- [Task goal] Keep only the lines in the rows below that contain the string "notice", and copy each of them out. Matching is case-sensitive.

- [Supplied entries]

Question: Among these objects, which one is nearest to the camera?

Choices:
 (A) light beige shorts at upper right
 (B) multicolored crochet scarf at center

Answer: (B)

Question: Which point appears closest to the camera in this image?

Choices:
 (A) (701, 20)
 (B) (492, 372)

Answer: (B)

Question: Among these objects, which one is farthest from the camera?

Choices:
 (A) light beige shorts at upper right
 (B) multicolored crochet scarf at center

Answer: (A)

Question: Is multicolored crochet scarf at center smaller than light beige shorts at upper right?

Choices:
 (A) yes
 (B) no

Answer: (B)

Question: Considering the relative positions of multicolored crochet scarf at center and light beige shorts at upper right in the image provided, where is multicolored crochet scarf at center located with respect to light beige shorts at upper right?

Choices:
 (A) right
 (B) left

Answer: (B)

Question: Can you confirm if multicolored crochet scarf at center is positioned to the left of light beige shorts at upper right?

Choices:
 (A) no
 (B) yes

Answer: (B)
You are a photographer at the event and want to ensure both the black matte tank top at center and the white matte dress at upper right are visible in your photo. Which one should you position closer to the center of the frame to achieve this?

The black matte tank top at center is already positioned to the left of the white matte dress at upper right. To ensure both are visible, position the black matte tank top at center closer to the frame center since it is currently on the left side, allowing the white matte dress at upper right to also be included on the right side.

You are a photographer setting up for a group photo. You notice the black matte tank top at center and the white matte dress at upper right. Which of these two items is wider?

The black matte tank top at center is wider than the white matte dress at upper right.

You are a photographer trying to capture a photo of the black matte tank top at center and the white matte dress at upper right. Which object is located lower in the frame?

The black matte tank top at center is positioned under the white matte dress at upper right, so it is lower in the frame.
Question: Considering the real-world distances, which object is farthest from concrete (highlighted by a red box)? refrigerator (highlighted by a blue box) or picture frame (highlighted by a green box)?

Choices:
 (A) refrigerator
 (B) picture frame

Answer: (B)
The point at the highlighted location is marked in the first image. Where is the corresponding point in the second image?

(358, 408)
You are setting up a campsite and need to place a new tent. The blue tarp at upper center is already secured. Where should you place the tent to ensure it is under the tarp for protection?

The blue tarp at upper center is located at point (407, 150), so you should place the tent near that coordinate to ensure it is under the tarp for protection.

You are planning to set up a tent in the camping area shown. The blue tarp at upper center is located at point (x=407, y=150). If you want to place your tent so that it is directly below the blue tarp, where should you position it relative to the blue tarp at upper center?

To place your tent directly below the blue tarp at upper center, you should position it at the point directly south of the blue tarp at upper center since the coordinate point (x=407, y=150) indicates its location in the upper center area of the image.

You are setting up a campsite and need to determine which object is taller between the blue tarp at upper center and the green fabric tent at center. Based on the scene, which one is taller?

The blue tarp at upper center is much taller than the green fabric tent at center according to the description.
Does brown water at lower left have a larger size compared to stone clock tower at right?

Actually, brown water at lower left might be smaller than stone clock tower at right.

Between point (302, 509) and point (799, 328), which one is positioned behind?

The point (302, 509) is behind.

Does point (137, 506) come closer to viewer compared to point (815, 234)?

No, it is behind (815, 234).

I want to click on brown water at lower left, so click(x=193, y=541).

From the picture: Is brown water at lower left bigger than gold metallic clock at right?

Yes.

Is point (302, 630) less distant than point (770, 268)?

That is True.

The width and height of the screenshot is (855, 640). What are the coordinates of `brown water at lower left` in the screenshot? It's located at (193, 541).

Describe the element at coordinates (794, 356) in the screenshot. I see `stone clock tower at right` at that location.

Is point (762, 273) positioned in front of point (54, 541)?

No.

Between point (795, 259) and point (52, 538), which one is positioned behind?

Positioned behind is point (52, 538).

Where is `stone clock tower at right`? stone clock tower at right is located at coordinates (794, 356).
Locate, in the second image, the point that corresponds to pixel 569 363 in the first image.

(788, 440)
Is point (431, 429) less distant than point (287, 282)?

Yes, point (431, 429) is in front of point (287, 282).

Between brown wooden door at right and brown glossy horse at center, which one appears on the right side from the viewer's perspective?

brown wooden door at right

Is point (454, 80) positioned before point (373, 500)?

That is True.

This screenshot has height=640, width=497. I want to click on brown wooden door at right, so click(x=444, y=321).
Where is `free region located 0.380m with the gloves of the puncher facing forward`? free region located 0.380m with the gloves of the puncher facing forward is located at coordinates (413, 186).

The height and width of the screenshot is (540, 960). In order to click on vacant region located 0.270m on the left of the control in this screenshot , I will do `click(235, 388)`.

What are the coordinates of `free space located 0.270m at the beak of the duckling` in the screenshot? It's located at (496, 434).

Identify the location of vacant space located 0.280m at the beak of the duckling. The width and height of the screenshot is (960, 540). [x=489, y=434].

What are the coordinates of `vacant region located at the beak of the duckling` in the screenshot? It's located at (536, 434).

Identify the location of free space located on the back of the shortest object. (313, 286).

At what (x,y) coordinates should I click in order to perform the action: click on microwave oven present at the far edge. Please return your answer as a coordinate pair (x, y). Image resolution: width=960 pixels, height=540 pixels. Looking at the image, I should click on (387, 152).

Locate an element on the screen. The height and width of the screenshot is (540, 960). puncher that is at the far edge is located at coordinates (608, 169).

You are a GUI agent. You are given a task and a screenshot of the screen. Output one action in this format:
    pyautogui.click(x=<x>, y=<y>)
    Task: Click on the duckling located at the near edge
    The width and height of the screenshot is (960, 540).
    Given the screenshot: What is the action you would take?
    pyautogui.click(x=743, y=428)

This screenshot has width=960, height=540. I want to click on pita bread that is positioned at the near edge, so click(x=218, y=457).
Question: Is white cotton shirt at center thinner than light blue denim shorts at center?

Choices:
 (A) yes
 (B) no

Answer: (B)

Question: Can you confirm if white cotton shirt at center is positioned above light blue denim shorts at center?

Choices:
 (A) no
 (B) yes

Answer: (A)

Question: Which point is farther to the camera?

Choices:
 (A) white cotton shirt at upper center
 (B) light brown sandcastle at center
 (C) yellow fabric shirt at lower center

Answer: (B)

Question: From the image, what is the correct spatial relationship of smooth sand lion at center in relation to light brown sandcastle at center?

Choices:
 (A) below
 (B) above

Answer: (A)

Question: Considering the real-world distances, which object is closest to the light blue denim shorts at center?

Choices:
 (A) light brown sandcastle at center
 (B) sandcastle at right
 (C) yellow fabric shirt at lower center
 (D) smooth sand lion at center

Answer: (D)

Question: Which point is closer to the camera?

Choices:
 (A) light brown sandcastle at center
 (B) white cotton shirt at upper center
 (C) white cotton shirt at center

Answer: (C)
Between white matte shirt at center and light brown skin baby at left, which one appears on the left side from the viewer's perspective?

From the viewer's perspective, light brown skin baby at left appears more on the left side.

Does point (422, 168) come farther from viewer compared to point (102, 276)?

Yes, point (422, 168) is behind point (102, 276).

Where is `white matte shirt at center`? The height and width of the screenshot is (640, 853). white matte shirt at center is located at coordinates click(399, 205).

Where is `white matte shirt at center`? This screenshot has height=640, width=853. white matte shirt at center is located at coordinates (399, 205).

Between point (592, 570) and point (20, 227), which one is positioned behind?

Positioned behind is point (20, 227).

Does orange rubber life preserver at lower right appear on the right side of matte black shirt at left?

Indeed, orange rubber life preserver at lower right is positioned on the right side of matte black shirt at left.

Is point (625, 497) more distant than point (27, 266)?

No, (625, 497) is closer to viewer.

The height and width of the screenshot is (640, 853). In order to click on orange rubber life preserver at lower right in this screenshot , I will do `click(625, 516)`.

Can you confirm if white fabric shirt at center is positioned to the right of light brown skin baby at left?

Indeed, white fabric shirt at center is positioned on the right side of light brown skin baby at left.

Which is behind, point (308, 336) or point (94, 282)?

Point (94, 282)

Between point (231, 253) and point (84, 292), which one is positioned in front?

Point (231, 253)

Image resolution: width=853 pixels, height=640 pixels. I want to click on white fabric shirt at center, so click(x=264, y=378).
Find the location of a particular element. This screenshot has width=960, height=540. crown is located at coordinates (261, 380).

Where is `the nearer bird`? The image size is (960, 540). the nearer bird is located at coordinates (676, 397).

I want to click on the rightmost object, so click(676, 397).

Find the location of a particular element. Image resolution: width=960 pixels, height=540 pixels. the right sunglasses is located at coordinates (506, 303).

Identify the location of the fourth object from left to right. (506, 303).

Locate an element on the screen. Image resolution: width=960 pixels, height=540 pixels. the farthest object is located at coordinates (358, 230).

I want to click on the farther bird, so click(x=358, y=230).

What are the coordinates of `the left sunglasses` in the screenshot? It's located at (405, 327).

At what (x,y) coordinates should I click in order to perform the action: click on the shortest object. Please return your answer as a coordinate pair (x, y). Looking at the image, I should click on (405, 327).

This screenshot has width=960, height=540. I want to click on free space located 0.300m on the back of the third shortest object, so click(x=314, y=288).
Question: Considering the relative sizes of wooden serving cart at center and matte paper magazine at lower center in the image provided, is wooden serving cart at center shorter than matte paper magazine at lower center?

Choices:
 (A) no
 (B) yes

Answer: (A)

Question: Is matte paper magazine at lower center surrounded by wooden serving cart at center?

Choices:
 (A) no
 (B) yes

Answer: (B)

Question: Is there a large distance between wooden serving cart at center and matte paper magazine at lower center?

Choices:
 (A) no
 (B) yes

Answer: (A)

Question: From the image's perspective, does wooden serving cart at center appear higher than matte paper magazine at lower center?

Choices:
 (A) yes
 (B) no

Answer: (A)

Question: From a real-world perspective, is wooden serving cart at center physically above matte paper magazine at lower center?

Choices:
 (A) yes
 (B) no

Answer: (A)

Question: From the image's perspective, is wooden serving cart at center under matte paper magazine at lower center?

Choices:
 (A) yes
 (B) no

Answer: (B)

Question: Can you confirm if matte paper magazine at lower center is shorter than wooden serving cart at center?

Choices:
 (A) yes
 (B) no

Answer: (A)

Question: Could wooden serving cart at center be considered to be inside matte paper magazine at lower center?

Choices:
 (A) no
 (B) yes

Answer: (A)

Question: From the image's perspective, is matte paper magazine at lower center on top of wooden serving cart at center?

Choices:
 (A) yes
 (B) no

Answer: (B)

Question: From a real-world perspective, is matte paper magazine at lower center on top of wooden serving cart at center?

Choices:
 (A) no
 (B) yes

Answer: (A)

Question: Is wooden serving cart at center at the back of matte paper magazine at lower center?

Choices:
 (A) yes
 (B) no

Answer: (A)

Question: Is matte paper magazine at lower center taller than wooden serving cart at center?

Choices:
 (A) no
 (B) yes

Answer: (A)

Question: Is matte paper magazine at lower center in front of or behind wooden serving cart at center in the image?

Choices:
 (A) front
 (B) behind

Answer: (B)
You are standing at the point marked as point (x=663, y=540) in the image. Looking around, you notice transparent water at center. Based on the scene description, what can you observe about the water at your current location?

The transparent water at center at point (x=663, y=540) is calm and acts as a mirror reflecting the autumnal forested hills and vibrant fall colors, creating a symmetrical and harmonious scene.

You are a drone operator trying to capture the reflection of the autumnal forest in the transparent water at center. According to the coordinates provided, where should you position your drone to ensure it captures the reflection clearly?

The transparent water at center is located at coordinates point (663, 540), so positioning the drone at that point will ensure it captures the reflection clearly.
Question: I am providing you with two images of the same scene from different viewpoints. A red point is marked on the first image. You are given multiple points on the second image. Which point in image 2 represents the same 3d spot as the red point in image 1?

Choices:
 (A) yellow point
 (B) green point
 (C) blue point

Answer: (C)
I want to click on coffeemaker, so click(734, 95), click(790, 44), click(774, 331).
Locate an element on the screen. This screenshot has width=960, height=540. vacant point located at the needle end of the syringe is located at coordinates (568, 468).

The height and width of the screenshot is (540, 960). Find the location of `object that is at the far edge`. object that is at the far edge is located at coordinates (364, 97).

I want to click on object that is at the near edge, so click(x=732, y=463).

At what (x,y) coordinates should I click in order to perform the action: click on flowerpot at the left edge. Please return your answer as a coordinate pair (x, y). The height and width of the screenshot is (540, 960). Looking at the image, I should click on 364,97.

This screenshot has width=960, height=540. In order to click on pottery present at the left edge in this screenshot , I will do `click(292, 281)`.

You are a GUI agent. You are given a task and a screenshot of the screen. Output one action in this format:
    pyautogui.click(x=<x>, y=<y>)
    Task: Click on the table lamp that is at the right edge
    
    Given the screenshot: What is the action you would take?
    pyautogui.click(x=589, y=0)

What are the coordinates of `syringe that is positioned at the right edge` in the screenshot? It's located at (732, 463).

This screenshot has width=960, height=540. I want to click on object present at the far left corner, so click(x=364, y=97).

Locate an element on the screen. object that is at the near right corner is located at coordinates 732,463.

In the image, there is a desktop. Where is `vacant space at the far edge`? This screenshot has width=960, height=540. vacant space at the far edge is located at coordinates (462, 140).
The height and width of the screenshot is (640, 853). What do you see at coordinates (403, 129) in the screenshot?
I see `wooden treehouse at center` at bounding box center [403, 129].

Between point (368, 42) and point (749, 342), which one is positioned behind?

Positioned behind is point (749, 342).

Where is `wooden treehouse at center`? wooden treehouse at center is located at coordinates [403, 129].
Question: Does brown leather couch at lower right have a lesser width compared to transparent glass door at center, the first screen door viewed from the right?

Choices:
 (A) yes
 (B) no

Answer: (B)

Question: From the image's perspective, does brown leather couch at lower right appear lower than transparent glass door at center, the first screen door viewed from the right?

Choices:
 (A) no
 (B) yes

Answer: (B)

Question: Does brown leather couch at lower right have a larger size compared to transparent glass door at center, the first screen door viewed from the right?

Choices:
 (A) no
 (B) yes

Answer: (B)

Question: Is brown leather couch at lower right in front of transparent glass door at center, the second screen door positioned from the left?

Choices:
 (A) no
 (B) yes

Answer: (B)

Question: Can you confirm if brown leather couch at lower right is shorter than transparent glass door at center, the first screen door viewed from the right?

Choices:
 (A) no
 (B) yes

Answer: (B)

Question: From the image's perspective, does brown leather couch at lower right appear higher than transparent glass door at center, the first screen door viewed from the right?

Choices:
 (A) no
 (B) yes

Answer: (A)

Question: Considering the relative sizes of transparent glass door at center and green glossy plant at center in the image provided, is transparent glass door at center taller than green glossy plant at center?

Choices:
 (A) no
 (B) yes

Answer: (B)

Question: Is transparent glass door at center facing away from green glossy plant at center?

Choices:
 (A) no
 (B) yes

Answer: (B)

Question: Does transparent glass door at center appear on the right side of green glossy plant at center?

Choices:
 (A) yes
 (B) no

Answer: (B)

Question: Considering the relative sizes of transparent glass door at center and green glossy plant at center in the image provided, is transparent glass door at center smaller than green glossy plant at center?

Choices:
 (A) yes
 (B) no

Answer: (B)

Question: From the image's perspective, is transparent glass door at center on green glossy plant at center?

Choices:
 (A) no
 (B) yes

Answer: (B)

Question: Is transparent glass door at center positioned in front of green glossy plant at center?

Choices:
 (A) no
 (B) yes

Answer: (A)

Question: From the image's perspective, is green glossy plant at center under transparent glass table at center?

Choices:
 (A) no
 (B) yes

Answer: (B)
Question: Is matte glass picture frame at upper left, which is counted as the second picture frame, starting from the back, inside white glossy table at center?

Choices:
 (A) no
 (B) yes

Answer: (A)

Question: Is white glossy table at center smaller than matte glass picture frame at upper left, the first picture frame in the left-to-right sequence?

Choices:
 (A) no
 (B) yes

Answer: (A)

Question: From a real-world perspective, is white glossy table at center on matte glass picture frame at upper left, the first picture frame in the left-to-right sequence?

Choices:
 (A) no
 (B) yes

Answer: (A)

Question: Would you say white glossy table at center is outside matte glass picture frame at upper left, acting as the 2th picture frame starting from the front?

- [Reply to the exercise]
You are a photographer setting up for a group photo. You notice the black matte tank top at center and the white matte dress at upper right. Which of these two items is wider?
You are standing at the point marked as point (x=663, y=540) in the image. Looking around, you notice transparent water at center. Based on the scene description, what can you observe about the water at your current location?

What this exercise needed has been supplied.